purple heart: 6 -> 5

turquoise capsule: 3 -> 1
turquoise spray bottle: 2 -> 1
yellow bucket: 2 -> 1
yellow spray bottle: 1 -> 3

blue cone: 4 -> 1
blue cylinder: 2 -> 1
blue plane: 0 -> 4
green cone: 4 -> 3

* * *

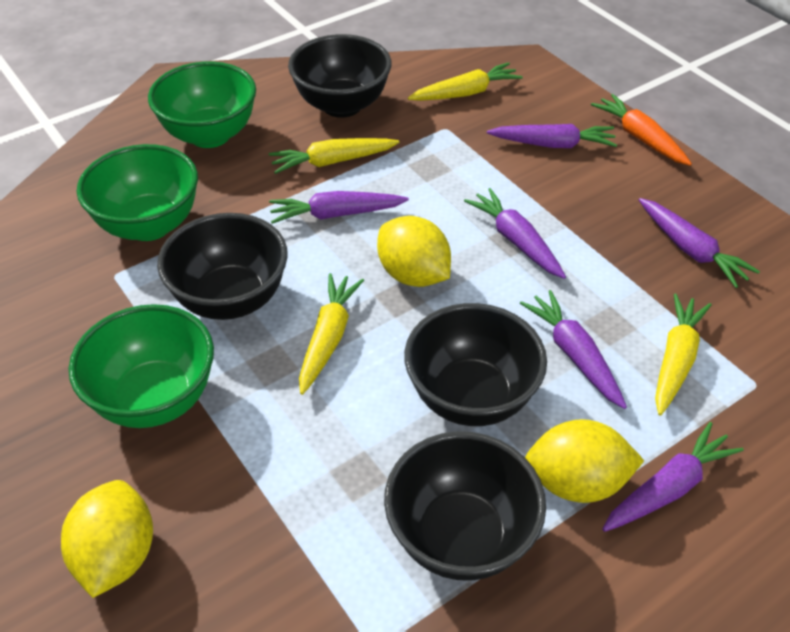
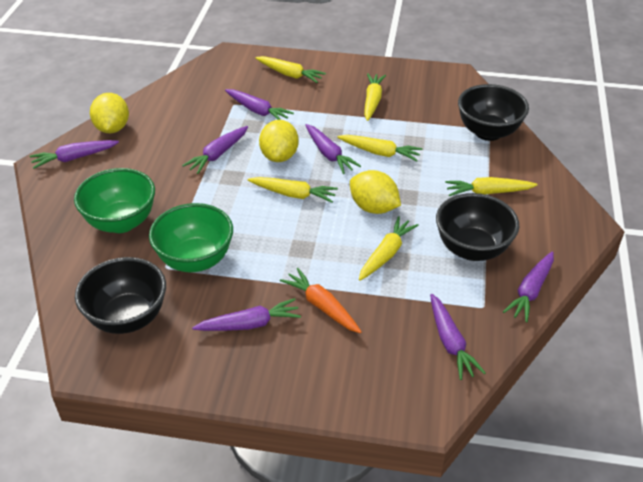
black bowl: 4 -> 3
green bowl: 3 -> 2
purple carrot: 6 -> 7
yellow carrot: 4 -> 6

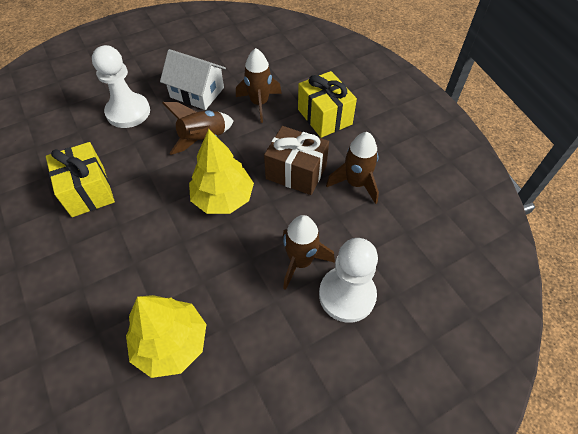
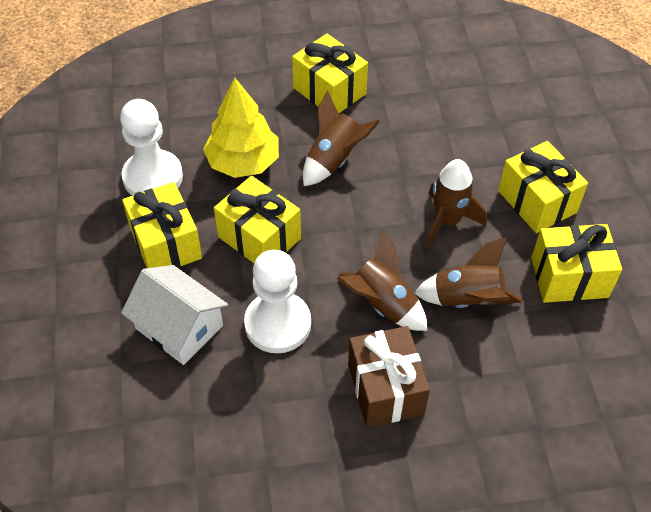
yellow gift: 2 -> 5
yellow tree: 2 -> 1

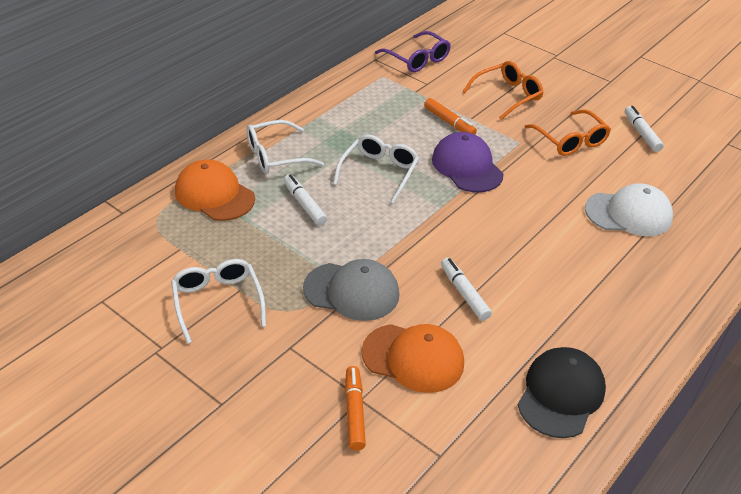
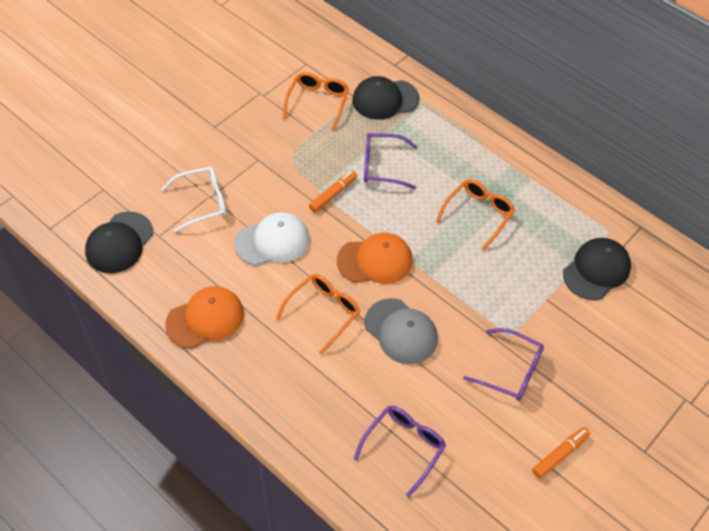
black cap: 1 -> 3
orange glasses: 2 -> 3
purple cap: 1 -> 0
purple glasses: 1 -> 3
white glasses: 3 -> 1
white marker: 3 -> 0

* * *

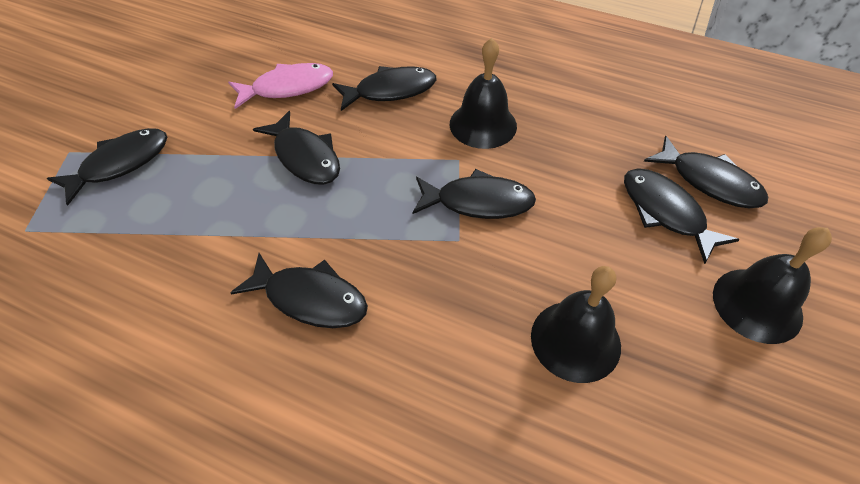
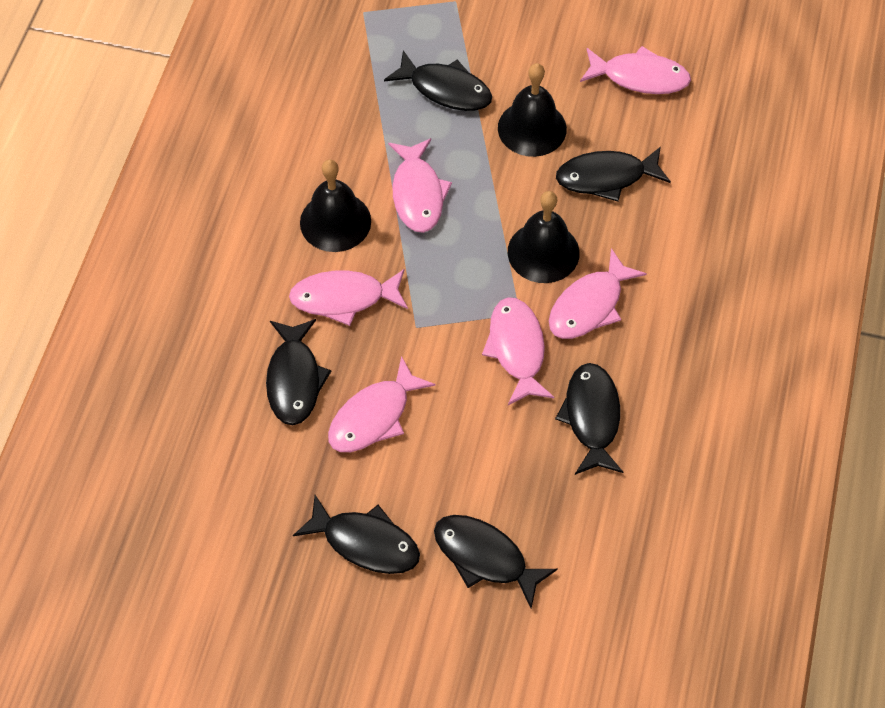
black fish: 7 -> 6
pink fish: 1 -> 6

## Task goal:
How many lines in the material contain the string "turquoise"? Reply with the number and nothing else.

## Output of the exercise:
2